▸ **Exercise brief**
In the entries below, find the line with "red square: (549, 679)" and print exactly every line from there up to and including the line with "cyan triangle: (92, 78) -> (149, 57), moved", with no other lines.

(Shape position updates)

▼▼▼

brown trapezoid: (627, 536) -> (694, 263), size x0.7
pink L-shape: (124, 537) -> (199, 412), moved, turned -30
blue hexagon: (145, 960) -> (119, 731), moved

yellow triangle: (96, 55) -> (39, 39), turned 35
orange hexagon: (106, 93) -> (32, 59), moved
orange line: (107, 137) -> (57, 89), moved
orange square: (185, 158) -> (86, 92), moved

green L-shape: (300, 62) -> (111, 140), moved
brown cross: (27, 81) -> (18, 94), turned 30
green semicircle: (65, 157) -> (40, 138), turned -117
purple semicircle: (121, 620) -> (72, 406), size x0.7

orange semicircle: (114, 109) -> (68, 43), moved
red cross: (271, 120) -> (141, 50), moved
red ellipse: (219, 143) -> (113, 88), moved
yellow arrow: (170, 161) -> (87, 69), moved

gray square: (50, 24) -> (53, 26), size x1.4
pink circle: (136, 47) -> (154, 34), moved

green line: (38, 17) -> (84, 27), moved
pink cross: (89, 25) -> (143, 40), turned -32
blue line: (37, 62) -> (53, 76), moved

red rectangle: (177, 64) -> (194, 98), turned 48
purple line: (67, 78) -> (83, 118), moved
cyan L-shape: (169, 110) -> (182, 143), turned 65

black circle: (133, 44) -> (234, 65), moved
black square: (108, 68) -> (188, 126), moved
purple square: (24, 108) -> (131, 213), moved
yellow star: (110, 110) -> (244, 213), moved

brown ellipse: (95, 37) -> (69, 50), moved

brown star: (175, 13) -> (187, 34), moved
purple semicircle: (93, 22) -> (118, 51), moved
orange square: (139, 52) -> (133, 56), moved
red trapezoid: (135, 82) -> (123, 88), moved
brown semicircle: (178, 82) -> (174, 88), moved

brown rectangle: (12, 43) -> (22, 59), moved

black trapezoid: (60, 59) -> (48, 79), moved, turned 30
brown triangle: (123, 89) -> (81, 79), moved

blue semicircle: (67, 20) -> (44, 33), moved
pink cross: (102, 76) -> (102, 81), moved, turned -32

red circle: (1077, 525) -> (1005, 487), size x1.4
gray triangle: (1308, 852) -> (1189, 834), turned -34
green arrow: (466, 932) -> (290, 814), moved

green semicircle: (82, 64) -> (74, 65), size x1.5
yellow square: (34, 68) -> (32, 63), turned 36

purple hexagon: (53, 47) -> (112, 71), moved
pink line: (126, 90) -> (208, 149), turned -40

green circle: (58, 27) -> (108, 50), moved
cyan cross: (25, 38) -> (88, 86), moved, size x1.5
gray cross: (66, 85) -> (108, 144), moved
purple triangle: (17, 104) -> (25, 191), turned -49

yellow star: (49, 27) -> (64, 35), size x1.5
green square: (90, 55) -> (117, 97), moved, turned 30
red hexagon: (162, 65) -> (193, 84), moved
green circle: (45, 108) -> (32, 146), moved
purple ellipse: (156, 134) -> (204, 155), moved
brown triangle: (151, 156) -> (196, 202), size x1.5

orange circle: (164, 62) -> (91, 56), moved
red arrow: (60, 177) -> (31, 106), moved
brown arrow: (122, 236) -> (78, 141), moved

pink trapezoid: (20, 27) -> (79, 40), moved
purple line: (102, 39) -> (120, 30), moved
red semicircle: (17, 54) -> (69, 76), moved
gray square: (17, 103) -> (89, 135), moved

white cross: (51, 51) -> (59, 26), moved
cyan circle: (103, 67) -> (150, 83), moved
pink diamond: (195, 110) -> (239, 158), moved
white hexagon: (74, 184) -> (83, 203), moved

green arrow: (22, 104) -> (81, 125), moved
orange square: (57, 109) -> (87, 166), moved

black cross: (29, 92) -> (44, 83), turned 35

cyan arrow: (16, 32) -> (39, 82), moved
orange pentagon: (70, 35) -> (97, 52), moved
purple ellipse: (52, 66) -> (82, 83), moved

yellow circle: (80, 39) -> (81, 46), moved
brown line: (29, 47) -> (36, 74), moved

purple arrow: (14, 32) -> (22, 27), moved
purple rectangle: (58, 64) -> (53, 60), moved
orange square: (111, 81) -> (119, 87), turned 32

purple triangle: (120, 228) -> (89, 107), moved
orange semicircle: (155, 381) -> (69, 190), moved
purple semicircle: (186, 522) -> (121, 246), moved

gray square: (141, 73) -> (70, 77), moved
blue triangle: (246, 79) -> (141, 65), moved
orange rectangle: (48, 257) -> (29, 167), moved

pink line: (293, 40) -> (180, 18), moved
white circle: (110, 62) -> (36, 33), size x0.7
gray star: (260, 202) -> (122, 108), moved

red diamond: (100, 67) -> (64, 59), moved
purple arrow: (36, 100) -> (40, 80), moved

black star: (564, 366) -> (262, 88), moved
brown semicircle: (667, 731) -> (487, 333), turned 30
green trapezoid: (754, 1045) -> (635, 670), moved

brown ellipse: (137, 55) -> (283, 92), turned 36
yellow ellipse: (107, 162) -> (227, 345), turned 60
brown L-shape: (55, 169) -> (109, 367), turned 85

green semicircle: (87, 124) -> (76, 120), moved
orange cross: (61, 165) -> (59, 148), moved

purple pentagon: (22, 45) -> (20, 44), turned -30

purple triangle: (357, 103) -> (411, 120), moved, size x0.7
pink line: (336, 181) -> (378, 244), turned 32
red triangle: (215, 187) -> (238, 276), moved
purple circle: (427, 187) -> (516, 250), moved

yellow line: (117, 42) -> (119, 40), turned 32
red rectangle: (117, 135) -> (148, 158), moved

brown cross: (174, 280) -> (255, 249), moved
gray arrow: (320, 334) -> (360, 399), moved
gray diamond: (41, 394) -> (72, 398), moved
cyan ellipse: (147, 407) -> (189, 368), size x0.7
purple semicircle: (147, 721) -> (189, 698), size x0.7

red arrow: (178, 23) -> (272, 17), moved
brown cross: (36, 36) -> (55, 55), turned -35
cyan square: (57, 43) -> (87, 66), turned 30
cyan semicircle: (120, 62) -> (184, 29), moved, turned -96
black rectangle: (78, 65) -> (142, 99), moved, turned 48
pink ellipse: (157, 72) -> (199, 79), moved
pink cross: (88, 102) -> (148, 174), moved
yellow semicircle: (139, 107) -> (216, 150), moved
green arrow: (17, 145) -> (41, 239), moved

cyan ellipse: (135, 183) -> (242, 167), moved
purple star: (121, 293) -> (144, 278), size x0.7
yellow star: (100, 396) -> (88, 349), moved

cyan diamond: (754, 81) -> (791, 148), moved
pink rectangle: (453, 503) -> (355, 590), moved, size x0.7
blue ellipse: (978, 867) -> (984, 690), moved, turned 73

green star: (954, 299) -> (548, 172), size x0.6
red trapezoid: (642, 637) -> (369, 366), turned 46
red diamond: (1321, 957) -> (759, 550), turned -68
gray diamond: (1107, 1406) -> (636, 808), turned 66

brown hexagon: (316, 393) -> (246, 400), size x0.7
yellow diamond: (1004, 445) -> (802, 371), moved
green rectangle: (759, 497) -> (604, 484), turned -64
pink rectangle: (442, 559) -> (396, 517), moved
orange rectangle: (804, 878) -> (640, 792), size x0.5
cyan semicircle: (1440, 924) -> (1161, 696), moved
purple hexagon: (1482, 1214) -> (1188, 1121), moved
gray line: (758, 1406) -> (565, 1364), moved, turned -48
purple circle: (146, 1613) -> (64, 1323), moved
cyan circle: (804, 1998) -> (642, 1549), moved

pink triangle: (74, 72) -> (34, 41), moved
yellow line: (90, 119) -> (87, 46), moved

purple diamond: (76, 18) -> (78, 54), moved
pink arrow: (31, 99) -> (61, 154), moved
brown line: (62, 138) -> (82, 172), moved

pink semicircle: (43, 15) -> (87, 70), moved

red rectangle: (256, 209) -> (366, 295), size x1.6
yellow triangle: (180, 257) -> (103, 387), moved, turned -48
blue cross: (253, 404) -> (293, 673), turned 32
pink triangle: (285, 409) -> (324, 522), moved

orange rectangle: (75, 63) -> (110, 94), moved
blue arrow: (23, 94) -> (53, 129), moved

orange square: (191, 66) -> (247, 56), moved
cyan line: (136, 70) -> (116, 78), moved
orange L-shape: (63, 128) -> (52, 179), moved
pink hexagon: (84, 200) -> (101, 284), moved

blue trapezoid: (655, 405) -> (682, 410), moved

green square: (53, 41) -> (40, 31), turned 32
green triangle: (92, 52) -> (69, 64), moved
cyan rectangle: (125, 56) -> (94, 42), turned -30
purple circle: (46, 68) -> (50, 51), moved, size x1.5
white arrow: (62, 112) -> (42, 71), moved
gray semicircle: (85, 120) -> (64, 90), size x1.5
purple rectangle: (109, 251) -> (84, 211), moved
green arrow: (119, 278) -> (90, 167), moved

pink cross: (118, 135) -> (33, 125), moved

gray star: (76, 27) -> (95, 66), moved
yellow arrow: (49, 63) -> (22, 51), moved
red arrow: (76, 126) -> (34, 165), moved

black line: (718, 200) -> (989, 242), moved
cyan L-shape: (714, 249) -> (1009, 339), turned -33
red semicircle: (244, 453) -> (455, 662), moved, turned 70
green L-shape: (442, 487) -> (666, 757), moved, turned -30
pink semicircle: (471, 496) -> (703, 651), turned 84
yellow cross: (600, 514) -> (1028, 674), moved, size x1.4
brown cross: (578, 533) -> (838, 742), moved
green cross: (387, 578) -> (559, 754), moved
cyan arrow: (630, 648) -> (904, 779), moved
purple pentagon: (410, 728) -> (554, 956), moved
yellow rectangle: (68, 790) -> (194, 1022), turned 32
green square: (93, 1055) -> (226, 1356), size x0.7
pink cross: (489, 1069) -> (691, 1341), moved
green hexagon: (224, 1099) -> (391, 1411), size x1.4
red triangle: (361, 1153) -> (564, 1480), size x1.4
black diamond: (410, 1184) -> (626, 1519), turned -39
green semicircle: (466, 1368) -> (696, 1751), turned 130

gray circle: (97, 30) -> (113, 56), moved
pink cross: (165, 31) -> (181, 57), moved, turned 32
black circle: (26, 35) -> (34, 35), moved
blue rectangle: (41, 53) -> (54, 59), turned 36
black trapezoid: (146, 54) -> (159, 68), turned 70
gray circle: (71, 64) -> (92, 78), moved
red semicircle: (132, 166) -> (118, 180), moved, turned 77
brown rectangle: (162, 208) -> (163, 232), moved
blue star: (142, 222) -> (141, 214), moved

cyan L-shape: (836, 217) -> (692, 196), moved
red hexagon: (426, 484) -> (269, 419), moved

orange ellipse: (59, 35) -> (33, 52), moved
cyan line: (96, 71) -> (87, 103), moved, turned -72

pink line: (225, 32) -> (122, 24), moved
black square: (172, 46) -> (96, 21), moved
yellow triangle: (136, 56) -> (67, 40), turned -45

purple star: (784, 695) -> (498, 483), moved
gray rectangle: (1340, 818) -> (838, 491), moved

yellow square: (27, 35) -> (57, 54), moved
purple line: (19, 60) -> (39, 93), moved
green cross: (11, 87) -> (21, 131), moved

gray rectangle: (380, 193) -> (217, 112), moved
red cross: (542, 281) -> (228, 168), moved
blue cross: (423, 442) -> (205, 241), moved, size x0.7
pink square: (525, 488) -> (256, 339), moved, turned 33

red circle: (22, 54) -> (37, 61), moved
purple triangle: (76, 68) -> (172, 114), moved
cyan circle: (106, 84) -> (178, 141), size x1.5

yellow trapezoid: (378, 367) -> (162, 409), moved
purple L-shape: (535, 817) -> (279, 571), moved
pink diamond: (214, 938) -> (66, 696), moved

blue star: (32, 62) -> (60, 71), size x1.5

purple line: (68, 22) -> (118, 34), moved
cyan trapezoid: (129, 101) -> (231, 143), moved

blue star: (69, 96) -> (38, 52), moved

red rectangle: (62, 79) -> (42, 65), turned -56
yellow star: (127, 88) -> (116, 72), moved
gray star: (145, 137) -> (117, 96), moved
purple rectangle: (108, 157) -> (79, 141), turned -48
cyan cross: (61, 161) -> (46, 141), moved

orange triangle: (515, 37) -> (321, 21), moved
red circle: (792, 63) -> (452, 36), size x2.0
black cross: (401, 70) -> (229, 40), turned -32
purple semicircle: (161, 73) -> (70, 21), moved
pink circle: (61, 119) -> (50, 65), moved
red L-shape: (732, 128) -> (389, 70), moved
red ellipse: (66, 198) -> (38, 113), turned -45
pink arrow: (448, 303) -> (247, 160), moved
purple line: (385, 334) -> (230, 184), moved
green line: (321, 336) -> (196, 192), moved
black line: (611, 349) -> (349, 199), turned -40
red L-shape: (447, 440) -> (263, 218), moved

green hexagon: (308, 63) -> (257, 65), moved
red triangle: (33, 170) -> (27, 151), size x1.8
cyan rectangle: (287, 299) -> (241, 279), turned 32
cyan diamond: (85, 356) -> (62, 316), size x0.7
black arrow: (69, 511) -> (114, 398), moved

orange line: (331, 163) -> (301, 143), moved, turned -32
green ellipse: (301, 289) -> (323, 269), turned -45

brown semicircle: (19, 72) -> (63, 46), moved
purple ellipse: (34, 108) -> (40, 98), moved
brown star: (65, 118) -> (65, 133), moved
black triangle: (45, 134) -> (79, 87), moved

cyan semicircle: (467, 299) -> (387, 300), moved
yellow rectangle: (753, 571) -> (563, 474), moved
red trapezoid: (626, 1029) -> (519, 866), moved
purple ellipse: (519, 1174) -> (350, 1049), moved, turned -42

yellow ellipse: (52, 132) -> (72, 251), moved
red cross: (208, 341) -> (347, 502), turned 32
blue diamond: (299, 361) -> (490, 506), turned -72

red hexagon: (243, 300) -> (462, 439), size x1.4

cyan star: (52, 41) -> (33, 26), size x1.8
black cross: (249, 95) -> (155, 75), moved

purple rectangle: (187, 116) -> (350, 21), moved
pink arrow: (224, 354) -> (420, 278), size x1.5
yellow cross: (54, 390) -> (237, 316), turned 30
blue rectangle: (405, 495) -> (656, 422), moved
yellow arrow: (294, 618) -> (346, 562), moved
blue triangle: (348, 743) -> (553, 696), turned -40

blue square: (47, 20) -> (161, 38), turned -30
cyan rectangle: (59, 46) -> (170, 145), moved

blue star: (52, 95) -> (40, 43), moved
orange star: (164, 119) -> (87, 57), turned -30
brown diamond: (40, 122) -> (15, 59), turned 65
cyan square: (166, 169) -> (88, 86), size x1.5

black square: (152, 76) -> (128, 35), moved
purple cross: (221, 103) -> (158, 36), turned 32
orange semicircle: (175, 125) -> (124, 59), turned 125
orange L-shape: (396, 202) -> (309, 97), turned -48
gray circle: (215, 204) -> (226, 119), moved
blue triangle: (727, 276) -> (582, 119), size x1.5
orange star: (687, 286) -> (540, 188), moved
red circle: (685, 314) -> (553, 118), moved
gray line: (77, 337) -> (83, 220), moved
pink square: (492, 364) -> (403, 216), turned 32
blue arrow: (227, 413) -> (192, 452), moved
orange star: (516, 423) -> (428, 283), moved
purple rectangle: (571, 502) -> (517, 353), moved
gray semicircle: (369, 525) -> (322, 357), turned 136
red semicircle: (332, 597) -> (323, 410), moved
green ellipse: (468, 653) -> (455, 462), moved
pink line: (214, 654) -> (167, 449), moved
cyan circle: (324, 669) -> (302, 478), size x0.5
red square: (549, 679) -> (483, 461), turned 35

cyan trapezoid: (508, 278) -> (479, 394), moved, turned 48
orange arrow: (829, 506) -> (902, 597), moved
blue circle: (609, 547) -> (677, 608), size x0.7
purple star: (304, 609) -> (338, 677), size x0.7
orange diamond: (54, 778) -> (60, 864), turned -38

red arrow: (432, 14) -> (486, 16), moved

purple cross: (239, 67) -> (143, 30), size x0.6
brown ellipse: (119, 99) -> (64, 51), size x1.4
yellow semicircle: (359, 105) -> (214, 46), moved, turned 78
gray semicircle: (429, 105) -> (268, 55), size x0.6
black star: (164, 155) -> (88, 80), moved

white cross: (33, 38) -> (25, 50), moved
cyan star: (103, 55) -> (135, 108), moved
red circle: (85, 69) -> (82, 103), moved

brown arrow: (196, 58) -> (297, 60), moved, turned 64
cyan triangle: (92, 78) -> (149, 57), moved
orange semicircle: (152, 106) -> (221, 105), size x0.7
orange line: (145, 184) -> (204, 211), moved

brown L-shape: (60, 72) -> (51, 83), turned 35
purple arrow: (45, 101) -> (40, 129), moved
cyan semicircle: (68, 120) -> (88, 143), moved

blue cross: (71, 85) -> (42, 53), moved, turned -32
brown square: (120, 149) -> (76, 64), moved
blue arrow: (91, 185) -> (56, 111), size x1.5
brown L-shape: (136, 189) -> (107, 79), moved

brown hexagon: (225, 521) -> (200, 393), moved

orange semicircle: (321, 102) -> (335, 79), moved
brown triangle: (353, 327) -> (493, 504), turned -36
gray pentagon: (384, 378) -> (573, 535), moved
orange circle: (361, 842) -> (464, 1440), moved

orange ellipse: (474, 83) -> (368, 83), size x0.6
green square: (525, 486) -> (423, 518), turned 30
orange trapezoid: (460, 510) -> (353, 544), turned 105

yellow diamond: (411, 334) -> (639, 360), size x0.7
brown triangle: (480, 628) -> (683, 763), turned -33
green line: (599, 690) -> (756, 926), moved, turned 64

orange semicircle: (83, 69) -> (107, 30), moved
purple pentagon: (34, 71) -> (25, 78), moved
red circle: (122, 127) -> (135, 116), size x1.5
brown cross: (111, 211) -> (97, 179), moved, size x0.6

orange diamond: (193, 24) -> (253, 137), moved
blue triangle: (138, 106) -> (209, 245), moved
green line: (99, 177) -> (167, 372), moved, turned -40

▲▲▲

▸ **Completed task**
red square: (549, 679) -> (483, 461), turned 35

cyan trapezoid: (508, 278) -> (479, 394), moved, turned 48
orange arrow: (829, 506) -> (902, 597), moved
blue circle: (609, 547) -> (677, 608), size x0.7
purple star: (304, 609) -> (338, 677), size x0.7
orange diamond: (54, 778) -> (60, 864), turned -38

red arrow: (432, 14) -> (486, 16), moved

purple cross: (239, 67) -> (143, 30), size x0.6
brown ellipse: (119, 99) -> (64, 51), size x1.4
yellow semicircle: (359, 105) -> (214, 46), moved, turned 78
gray semicircle: (429, 105) -> (268, 55), size x0.6
black star: (164, 155) -> (88, 80), moved

white cross: (33, 38) -> (25, 50), moved
cyan star: (103, 55) -> (135, 108), moved
red circle: (85, 69) -> (82, 103), moved

brown arrow: (196, 58) -> (297, 60), moved, turned 64
cyan triangle: (92, 78) -> (149, 57), moved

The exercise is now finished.